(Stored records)
####################

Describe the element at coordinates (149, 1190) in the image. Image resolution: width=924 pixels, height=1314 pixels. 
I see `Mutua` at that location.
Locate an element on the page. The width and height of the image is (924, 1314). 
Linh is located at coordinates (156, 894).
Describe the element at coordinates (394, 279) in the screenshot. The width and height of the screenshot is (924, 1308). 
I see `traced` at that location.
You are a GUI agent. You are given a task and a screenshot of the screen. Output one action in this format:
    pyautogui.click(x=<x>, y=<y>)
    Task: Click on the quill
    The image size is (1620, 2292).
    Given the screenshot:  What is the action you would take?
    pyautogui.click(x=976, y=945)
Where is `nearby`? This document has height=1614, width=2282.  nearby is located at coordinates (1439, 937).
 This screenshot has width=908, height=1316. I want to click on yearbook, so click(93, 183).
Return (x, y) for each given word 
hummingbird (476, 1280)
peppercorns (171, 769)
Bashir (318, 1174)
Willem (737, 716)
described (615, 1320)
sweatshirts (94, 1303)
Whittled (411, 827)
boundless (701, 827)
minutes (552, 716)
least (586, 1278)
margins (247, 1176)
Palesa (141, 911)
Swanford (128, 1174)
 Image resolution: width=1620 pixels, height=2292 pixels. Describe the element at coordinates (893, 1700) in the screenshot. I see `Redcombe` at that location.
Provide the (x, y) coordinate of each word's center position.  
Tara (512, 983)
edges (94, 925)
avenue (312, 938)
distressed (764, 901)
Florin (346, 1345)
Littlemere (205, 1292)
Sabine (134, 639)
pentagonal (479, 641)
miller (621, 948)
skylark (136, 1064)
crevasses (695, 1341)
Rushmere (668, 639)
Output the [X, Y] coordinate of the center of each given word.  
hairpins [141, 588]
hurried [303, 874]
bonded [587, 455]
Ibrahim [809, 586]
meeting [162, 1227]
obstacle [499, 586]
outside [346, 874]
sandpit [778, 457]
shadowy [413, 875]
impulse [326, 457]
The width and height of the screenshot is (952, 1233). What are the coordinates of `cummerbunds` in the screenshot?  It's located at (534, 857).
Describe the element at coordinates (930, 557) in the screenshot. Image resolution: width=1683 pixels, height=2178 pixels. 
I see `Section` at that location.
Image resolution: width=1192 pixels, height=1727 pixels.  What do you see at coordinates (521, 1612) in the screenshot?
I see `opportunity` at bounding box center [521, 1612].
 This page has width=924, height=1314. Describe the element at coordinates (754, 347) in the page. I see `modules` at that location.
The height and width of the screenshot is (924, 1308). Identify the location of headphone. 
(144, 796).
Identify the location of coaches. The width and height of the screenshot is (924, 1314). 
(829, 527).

####################

| What the task requires |
Reproduce word for word the stretch of the rows above, from the first line through the line that contains "Whittled (411, 827)", including both ends.

| Result below |
Describe the element at coordinates (149, 1190) in the image. Image resolution: width=924 pixels, height=1314 pixels. 
I see `Mutua` at that location.
Locate an element on the page. The width and height of the image is (924, 1314). 
Linh is located at coordinates (156, 894).
Describe the element at coordinates (394, 279) in the screenshot. The width and height of the screenshot is (924, 1308). 
I see `traced` at that location.
You are a GUI agent. You are given a task and a screenshot of the screen. Output one action in this format:
    pyautogui.click(x=<x>, y=<y>)
    Task: Click on the quill
    The image size is (1620, 2292).
    Given the screenshot:  What is the action you would take?
    pyautogui.click(x=976, y=945)
Where is `nearby`? This document has height=1614, width=2282.  nearby is located at coordinates (1439, 937).
 This screenshot has width=908, height=1316. I want to click on yearbook, so click(93, 183).
Return (x, y) for each given word 
hummingbird (476, 1280)
peppercorns (171, 769)
Bashir (318, 1174)
Willem (737, 716)
described (615, 1320)
sweatshirts (94, 1303)
Whittled (411, 827)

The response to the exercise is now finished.